Aim of the exercise
Present every line of the records below as a Markdown table with two columns, "Row" and "Record line," giving each line a row number and omitting blank lines. Leave the pictures out of the table.

The input
[start]

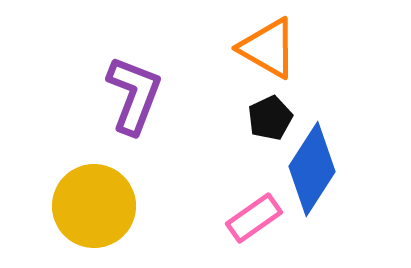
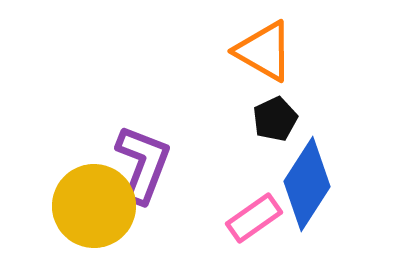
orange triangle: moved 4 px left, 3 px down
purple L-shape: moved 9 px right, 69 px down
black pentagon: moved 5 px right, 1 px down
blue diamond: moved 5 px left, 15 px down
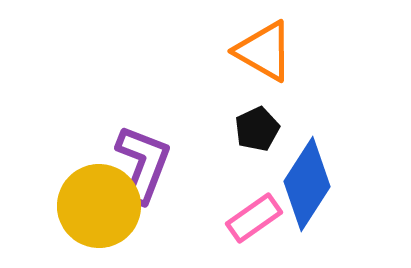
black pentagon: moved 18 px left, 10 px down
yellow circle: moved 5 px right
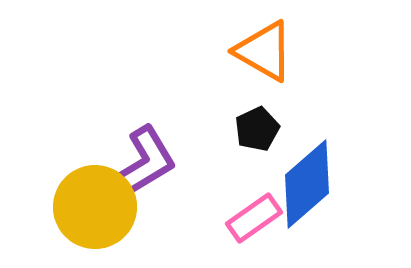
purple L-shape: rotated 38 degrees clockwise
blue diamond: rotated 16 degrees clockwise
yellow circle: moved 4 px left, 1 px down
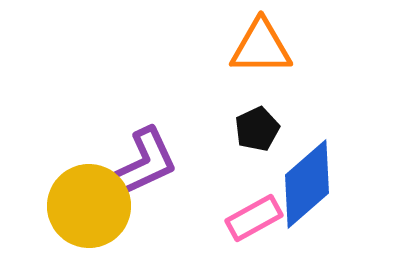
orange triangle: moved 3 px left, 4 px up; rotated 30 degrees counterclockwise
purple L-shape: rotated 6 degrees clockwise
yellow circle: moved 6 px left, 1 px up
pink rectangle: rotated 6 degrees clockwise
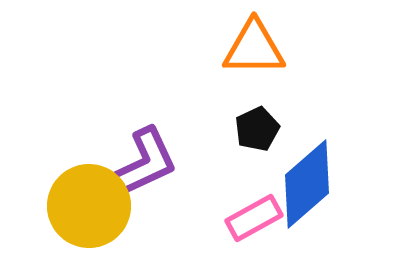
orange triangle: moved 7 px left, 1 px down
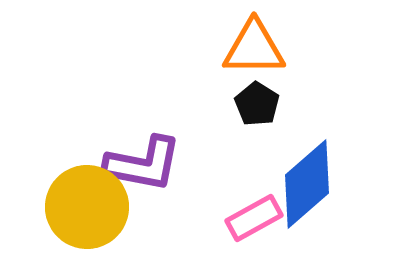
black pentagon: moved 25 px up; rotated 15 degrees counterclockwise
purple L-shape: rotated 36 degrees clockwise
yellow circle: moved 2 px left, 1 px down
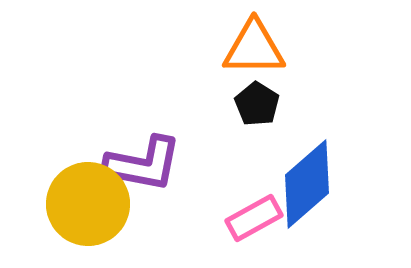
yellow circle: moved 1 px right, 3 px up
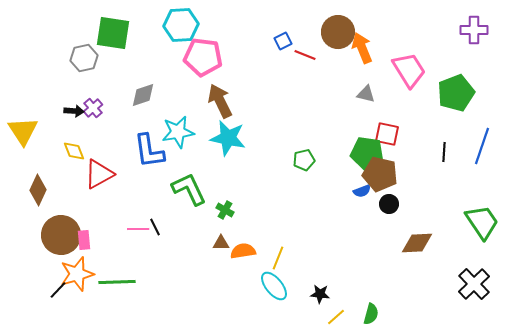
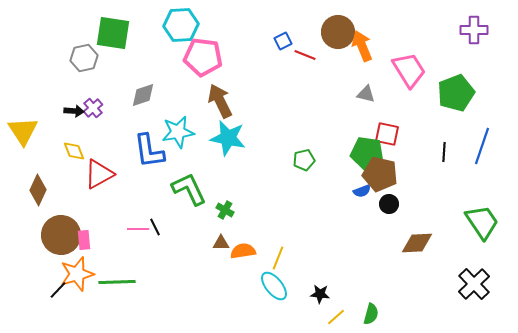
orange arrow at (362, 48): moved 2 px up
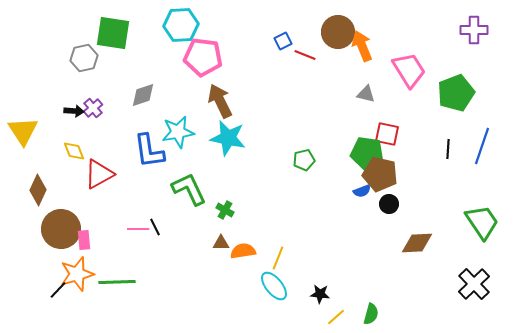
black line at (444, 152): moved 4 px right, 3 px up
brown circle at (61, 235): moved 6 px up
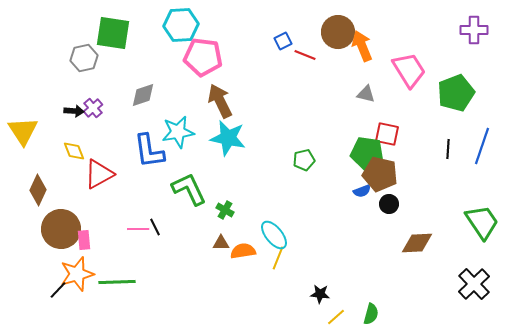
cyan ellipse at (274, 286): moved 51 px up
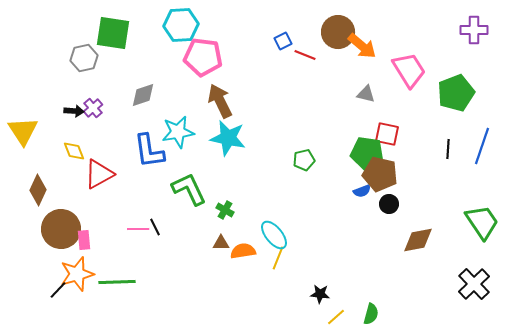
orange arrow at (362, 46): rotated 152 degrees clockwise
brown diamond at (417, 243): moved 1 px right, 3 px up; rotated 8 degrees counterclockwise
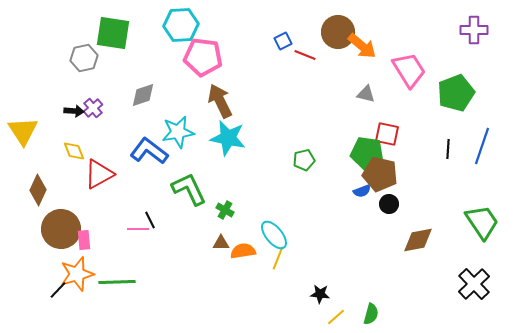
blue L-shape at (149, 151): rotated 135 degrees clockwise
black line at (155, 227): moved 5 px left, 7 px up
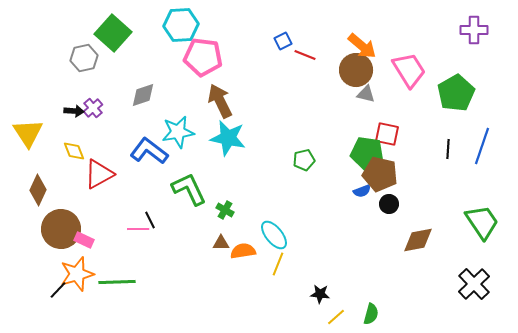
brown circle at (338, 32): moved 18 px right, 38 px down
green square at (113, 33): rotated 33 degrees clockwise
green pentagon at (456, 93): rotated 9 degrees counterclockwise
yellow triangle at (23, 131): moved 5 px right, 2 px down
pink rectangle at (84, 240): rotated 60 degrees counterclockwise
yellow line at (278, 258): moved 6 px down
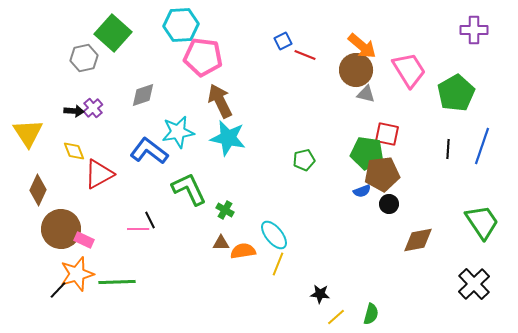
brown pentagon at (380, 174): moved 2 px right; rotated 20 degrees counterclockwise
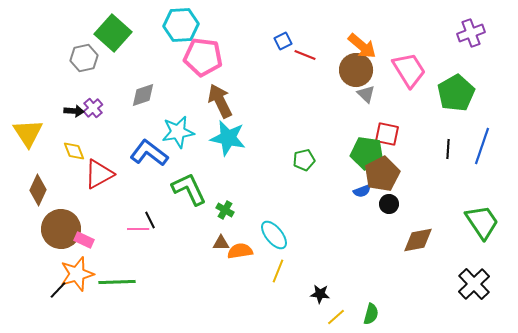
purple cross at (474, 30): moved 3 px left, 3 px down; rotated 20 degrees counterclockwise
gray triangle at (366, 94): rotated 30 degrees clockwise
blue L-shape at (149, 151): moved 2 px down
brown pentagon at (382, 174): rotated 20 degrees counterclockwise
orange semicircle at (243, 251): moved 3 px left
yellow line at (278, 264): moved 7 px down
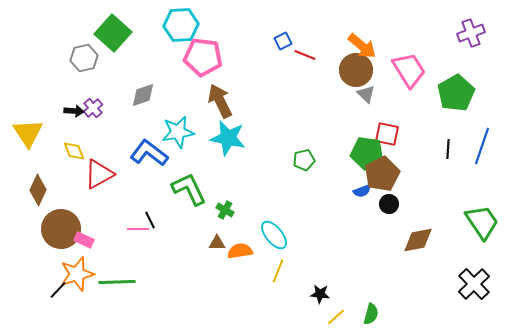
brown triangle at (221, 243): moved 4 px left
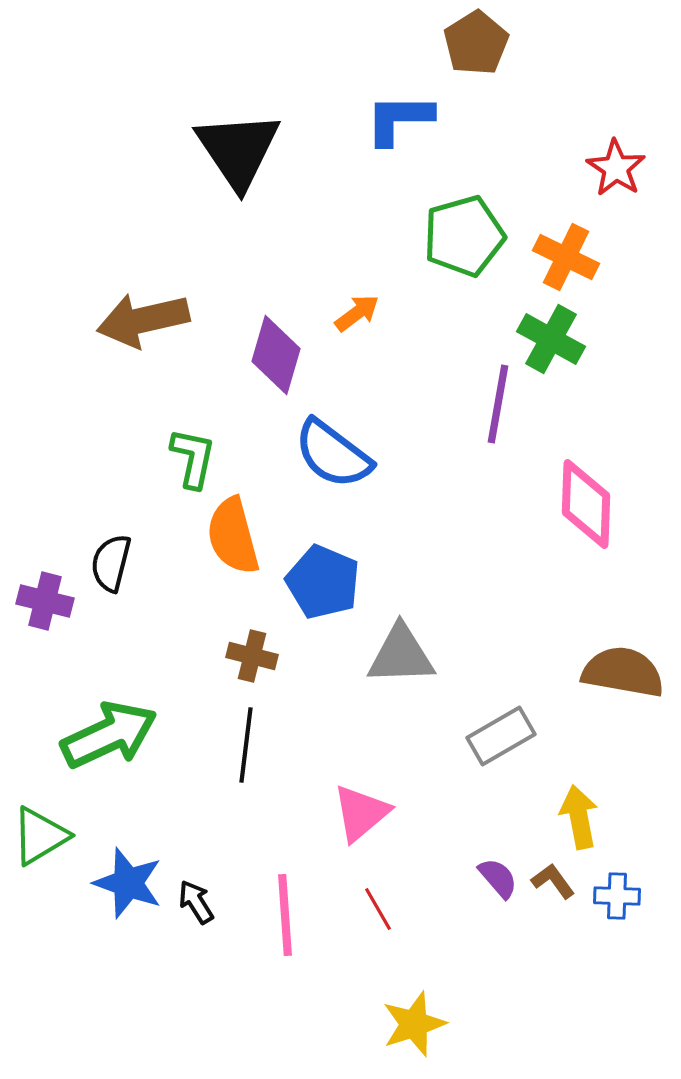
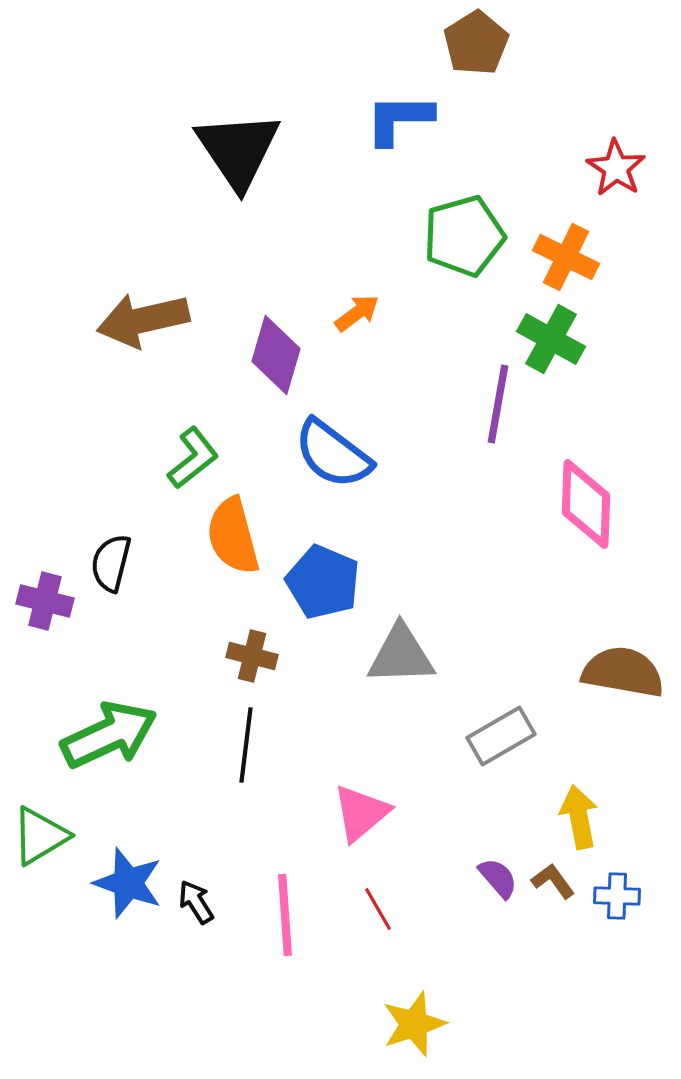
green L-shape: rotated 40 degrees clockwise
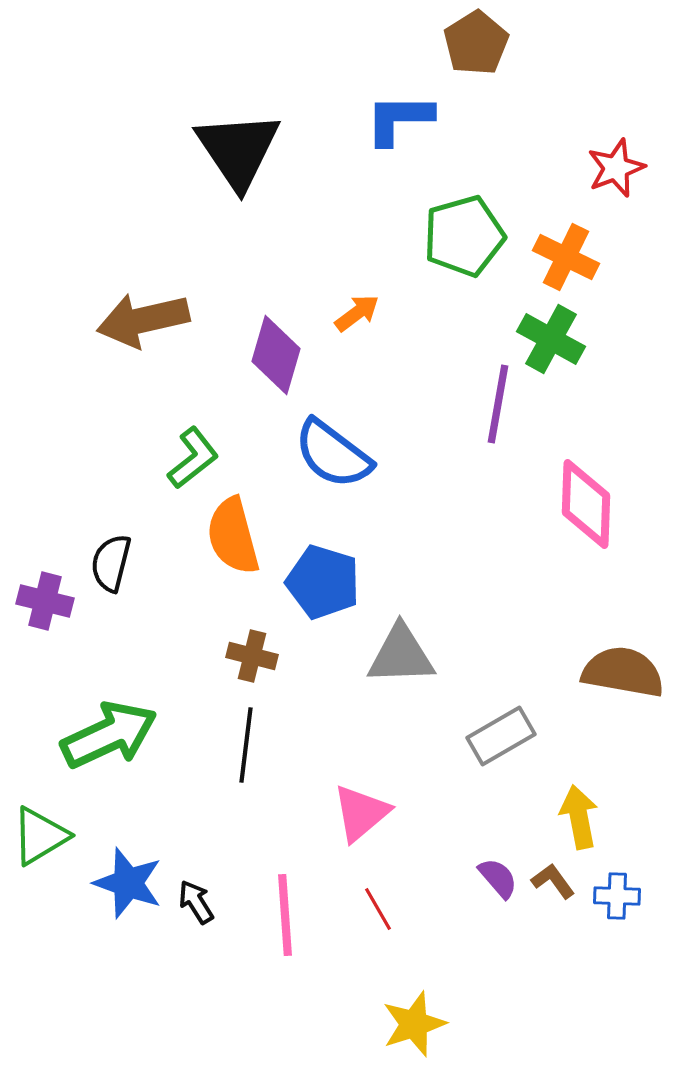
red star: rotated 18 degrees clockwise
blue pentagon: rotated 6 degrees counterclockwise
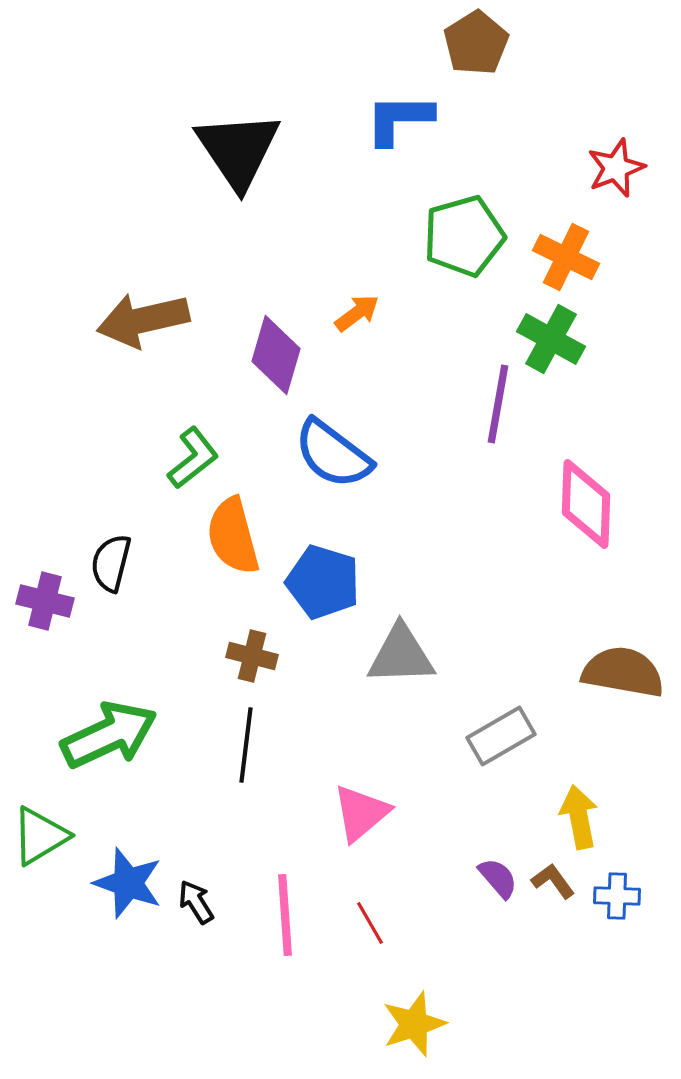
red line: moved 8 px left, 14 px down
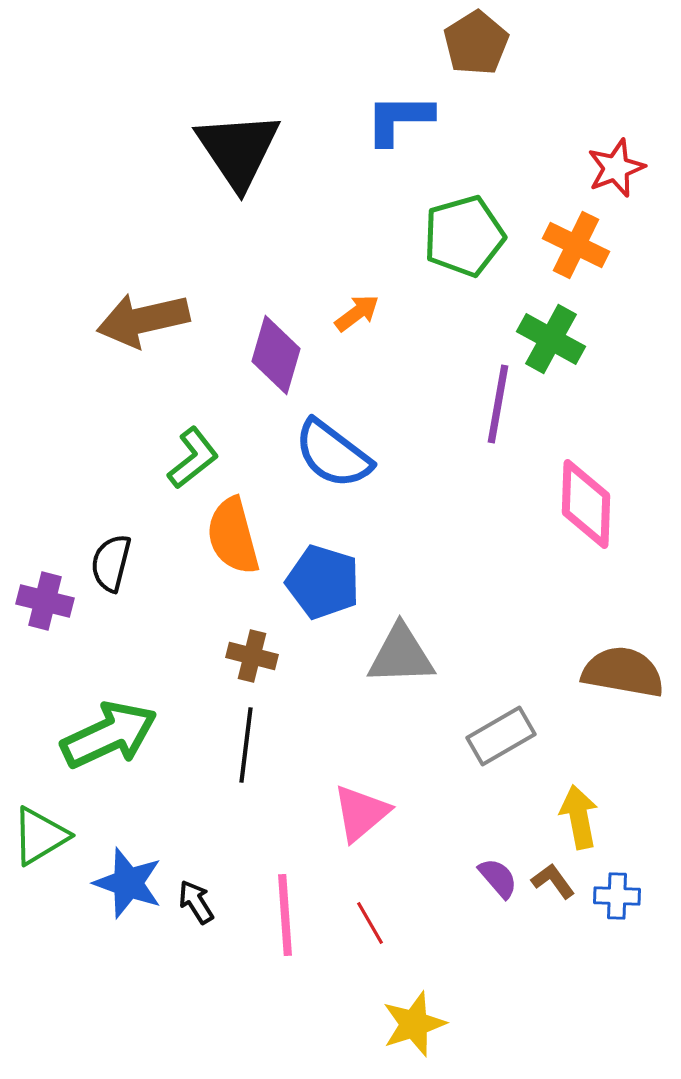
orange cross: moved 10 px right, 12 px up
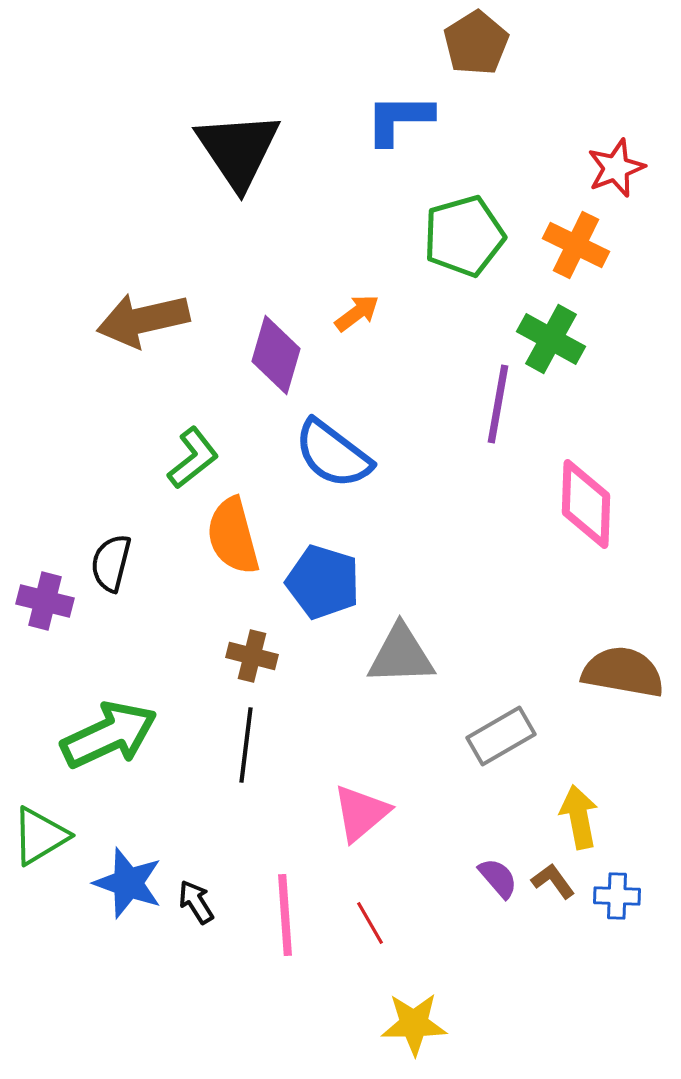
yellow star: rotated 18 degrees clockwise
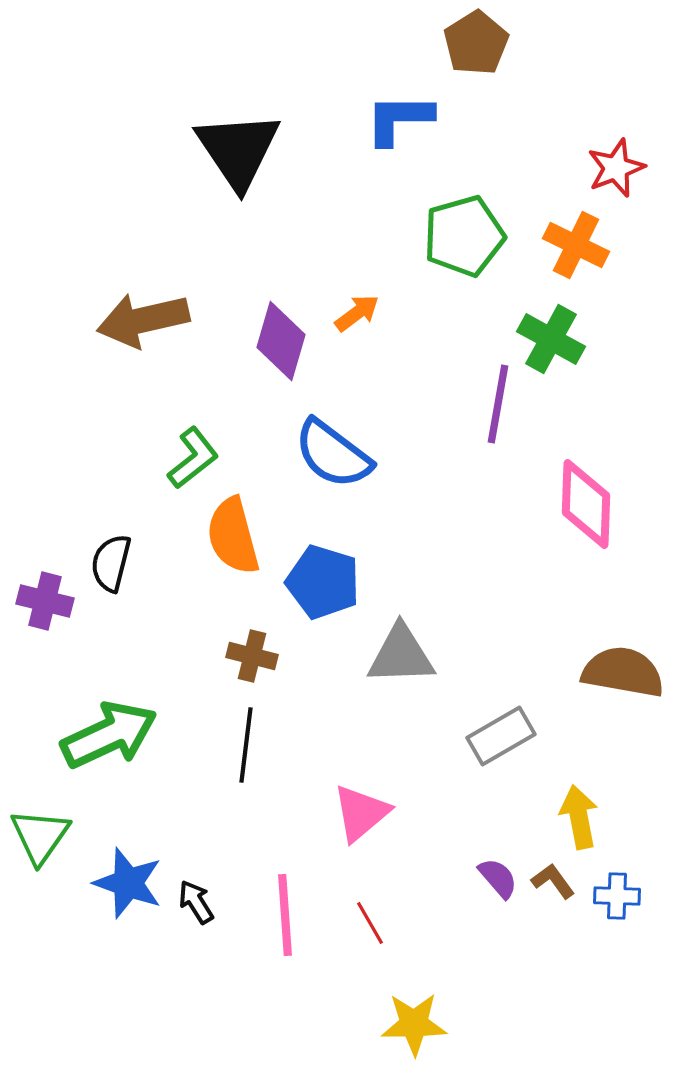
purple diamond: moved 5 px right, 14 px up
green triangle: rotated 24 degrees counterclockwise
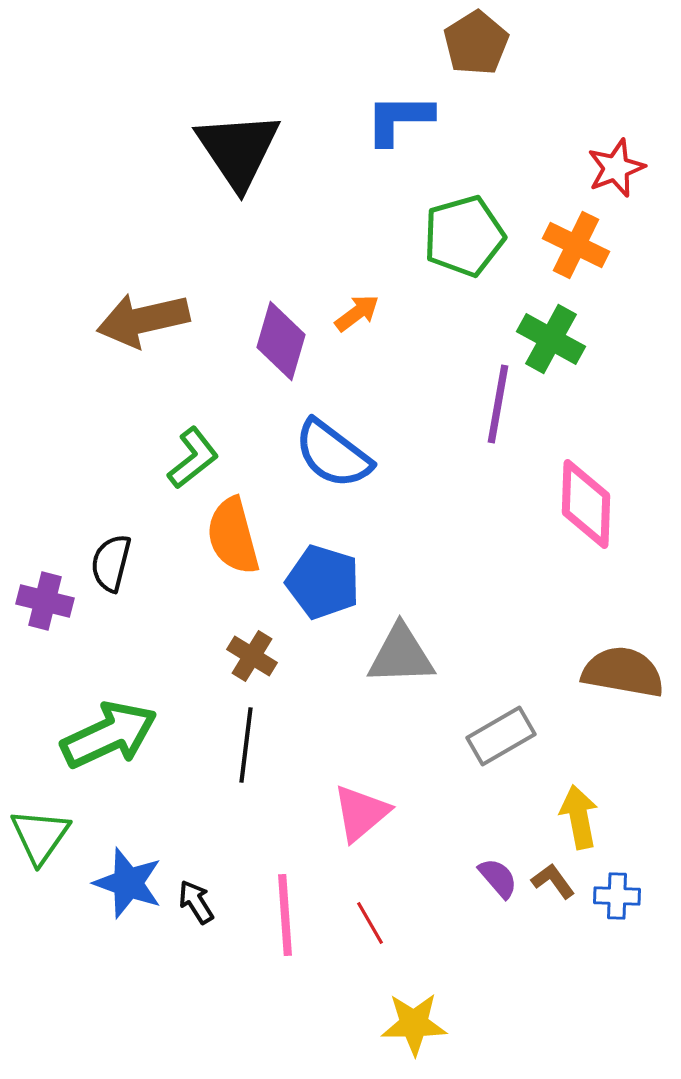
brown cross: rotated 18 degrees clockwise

[end]

Answer to this exercise
| Row | Record line |
|---|---|
| 1 | orange triangle: moved 4 px left, 3 px down |
| 2 | purple L-shape: moved 9 px right, 69 px down |
| 3 | black pentagon: moved 5 px right, 1 px down |
| 4 | blue diamond: moved 5 px left, 15 px down |
| 5 | black pentagon: moved 18 px left, 10 px down |
| 6 | yellow circle: moved 5 px right |
| 7 | purple L-shape: rotated 38 degrees clockwise |
| 8 | blue diamond: rotated 16 degrees clockwise |
| 9 | yellow circle: moved 4 px left, 1 px down |
| 10 | orange triangle: moved 3 px left, 4 px up; rotated 30 degrees counterclockwise |
| 11 | purple L-shape: rotated 6 degrees clockwise |
| 12 | yellow circle: moved 6 px left, 1 px up |
| 13 | pink rectangle: rotated 6 degrees clockwise |
| 14 | orange triangle: moved 7 px left, 1 px down |
| 15 | black pentagon: moved 25 px up; rotated 15 degrees counterclockwise |
| 16 | purple L-shape: rotated 36 degrees clockwise |
| 17 | yellow circle: moved 2 px left, 1 px down |
| 18 | yellow circle: moved 1 px right, 3 px up |
| 19 | orange arrow at (362, 48): moved 2 px up |
| 20 | black line at (444, 152): moved 4 px right, 3 px up |
| 21 | brown circle at (61, 235): moved 6 px up |
| 22 | cyan ellipse at (274, 286): moved 51 px up |
| 23 | orange arrow at (362, 46): rotated 152 degrees clockwise |
| 24 | brown diamond at (417, 243): moved 1 px right, 3 px up; rotated 8 degrees counterclockwise |
| 25 | blue L-shape at (149, 151): rotated 135 degrees clockwise |
| 26 | black line at (155, 227): moved 5 px left, 7 px up |
| 27 | brown circle at (338, 32): moved 18 px right, 38 px down |
| 28 | green square at (113, 33): rotated 33 degrees clockwise |
| 29 | green pentagon at (456, 93): rotated 9 degrees counterclockwise |
| 30 | yellow triangle at (23, 131): moved 5 px right, 2 px down |
| 31 | pink rectangle at (84, 240): rotated 60 degrees counterclockwise |
| 32 | yellow line at (278, 258): moved 6 px down |
| 33 | brown pentagon at (380, 174): moved 2 px right; rotated 20 degrees counterclockwise |
| 34 | purple cross at (474, 30): moved 3 px left, 3 px down; rotated 20 degrees counterclockwise |
| 35 | gray triangle at (366, 94): rotated 30 degrees clockwise |
| 36 | blue L-shape at (149, 151): moved 2 px down |
| 37 | brown pentagon at (382, 174): rotated 20 degrees counterclockwise |
| 38 | orange semicircle at (243, 251): moved 3 px left |
| 39 | yellow line at (278, 264): moved 7 px down |
| 40 | brown triangle at (221, 243): moved 4 px left |
| 41 | green L-shape: rotated 40 degrees clockwise |
| 42 | red star: rotated 18 degrees clockwise |
| 43 | blue pentagon: rotated 6 degrees counterclockwise |
| 44 | red line: moved 8 px left, 14 px down |
| 45 | orange cross: moved 10 px right, 12 px up |
| 46 | yellow star: rotated 18 degrees clockwise |
| 47 | purple diamond: moved 5 px right, 14 px up |
| 48 | green triangle: rotated 24 degrees counterclockwise |
| 49 | brown cross: rotated 18 degrees clockwise |